• **TASK OBJECTIVE**: Find every line in the listing that contains the string "kern" and copy each of those lines.

-------- PROVIDED DATA

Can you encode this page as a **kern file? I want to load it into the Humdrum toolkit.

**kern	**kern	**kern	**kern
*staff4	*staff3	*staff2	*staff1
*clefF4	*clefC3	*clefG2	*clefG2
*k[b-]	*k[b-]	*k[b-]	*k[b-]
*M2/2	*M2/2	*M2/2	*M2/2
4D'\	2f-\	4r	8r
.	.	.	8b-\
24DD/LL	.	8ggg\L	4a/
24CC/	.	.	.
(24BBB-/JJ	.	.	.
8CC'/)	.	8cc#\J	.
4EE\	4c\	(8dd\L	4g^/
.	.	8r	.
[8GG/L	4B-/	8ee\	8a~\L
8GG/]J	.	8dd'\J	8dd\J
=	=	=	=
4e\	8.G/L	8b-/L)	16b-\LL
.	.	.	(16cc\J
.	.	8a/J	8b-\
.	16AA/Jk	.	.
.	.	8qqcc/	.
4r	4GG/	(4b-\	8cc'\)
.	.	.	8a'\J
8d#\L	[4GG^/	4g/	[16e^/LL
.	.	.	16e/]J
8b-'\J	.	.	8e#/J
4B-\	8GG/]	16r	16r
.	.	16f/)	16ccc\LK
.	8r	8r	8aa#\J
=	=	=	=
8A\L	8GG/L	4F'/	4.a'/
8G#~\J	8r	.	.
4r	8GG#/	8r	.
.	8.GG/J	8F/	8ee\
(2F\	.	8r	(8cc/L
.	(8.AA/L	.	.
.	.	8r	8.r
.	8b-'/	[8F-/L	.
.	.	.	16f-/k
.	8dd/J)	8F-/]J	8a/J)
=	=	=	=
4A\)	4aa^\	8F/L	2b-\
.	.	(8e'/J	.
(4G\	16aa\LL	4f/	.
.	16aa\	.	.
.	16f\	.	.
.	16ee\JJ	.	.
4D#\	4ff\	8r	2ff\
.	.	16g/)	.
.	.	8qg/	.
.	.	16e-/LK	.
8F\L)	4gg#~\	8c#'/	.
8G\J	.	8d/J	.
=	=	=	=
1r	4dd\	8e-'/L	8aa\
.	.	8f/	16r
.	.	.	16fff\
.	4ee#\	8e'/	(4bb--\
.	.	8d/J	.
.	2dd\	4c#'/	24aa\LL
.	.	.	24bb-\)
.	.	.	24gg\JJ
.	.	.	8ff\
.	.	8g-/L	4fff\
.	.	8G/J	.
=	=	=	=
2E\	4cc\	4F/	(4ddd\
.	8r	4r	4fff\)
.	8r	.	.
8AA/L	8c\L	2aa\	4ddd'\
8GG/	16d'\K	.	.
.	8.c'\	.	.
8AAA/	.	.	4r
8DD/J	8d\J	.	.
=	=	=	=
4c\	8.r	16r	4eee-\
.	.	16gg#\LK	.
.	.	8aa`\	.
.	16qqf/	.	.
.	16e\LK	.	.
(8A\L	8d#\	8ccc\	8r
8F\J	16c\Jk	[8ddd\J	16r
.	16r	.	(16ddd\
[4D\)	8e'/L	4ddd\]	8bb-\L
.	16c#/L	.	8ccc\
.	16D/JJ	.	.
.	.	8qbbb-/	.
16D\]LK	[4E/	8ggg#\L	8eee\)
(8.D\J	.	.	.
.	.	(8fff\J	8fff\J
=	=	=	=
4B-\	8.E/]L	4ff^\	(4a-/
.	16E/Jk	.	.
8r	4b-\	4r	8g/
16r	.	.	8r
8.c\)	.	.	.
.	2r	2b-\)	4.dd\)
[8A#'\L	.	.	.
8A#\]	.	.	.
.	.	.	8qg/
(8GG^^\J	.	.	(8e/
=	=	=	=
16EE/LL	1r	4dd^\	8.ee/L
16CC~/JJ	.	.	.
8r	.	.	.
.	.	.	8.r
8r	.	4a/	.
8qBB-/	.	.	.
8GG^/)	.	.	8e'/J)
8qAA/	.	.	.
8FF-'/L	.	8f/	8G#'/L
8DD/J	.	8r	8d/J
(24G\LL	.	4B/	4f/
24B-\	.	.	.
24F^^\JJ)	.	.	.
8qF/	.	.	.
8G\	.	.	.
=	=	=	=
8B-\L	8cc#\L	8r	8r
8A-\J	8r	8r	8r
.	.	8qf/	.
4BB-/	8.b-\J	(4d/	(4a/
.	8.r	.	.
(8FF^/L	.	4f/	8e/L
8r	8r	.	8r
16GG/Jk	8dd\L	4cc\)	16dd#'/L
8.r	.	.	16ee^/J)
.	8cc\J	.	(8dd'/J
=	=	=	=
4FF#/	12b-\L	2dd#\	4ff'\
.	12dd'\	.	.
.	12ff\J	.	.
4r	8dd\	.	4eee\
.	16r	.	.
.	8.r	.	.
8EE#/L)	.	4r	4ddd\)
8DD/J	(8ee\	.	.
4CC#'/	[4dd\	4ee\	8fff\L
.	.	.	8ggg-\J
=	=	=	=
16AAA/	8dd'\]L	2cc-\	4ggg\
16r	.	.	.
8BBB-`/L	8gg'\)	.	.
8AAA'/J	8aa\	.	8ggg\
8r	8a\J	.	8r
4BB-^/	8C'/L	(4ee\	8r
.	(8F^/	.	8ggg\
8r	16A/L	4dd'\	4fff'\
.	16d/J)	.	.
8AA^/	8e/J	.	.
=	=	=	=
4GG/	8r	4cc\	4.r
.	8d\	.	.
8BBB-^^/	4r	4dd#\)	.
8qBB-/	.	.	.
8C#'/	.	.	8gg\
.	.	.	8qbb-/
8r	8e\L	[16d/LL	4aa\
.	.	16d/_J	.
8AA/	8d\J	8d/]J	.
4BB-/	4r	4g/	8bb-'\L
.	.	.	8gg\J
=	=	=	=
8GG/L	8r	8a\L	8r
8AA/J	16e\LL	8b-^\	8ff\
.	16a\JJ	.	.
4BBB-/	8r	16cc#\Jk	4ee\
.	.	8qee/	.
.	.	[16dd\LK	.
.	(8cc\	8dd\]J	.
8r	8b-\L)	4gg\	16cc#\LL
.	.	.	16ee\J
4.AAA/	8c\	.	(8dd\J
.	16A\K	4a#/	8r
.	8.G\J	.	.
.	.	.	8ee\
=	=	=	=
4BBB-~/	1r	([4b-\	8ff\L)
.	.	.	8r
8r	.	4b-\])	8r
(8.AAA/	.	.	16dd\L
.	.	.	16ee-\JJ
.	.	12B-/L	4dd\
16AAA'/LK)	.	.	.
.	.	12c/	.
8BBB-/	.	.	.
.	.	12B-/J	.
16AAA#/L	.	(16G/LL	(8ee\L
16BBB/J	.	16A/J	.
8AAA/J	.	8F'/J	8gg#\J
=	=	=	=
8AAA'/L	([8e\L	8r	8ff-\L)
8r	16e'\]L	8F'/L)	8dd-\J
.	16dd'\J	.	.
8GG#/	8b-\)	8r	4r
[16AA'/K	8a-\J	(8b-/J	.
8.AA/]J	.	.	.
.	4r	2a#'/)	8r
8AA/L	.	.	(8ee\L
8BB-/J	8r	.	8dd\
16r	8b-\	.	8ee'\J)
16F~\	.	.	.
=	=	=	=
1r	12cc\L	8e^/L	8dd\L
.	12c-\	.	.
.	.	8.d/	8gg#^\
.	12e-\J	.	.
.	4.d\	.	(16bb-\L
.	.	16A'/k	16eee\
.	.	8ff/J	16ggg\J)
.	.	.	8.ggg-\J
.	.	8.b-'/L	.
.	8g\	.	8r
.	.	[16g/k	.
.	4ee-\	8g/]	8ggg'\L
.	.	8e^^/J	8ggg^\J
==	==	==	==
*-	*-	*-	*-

----------------

• **TASK RESULT**:
Can you encode this page as a **kern file? I want to load it into the Humdrum toolkit.
**kern	**kern	**kern	**kern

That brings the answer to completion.